■ **PROVIDED RECORDS**
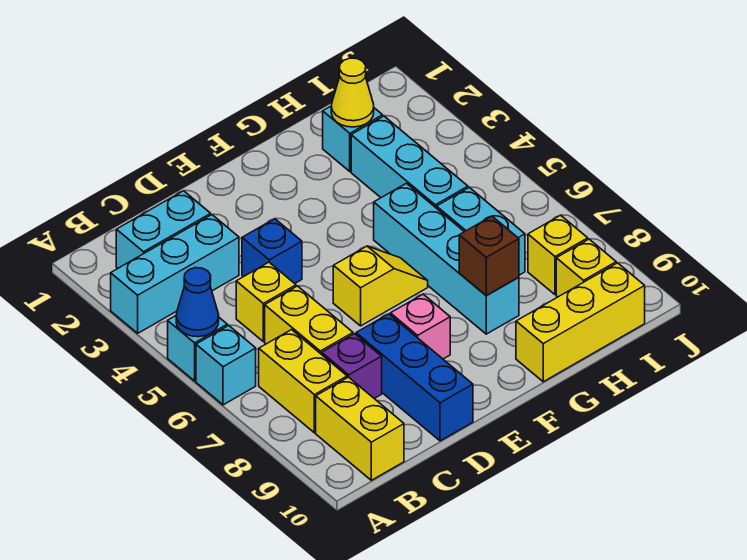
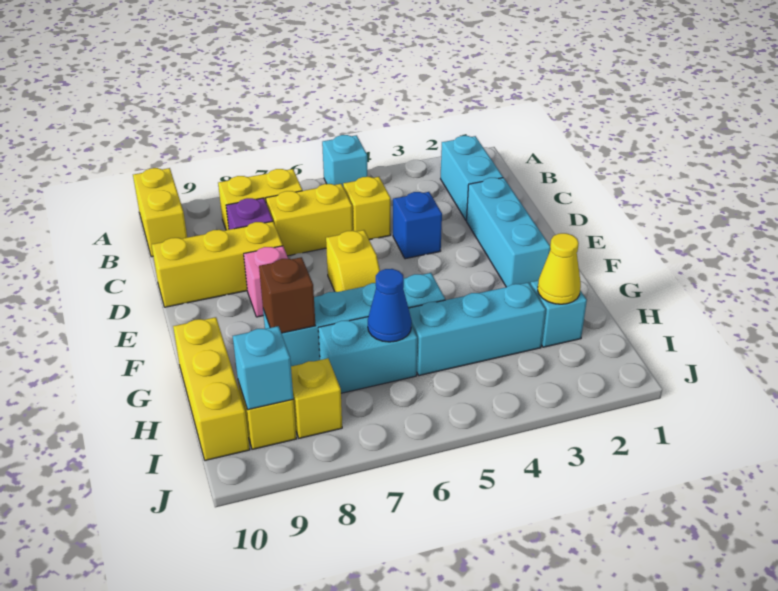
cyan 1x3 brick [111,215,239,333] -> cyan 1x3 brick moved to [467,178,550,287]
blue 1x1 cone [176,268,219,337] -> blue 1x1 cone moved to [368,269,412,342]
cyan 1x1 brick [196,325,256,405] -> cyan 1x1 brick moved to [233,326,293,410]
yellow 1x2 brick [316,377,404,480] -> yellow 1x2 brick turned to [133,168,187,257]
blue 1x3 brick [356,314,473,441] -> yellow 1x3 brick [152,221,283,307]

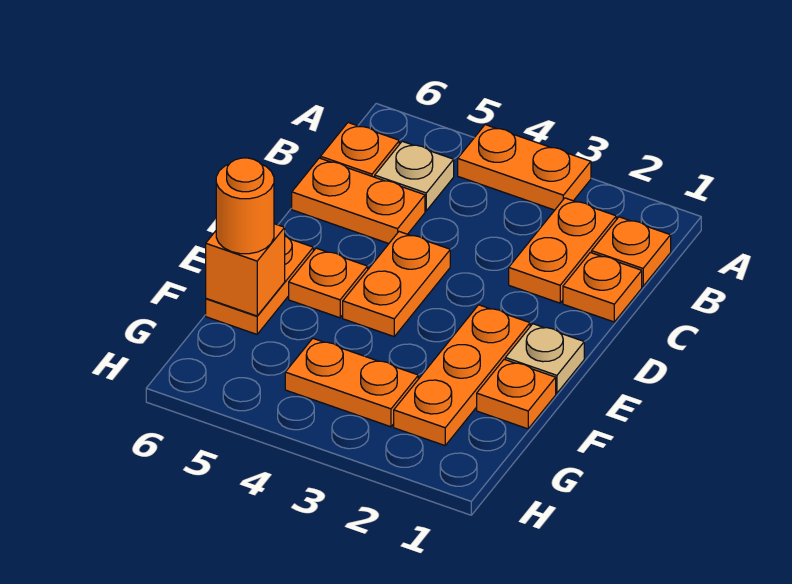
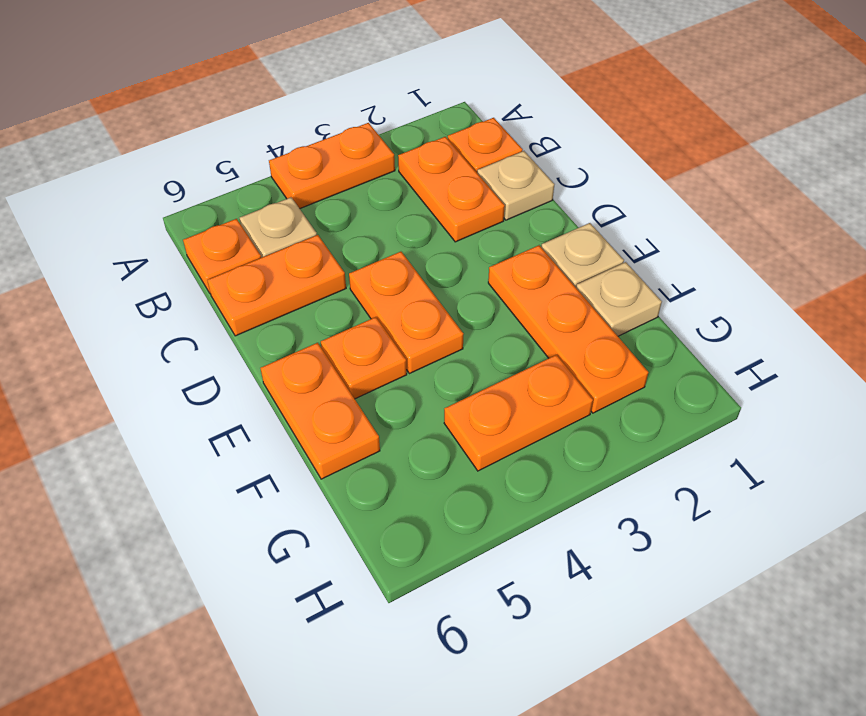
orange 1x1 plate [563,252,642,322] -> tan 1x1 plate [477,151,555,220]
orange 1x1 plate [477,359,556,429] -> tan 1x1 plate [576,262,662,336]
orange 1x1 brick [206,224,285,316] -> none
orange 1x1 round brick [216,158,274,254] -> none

■ **HOW TO COMPLETE THIS TASK**
Please reproduce nothing but the lines from the one containing "blue 1x1 cone [176,268,219,337]" through the closing line of the listing, retyped word for word, pictures excluded.

■ **SOLUTION TO THIS PROBLEM**
blue 1x1 cone [176,268,219,337] -> blue 1x1 cone moved to [368,269,412,342]
cyan 1x1 brick [196,325,256,405] -> cyan 1x1 brick moved to [233,326,293,410]
yellow 1x2 brick [316,377,404,480] -> yellow 1x2 brick turned to [133,168,187,257]
blue 1x3 brick [356,314,473,441] -> yellow 1x3 brick [152,221,283,307]

orange 1x1 plate [563,252,642,322] -> tan 1x1 plate [477,151,555,220]
orange 1x1 plate [477,359,556,429] -> tan 1x1 plate [576,262,662,336]
orange 1x1 brick [206,224,285,316] -> none
orange 1x1 round brick [216,158,274,254] -> none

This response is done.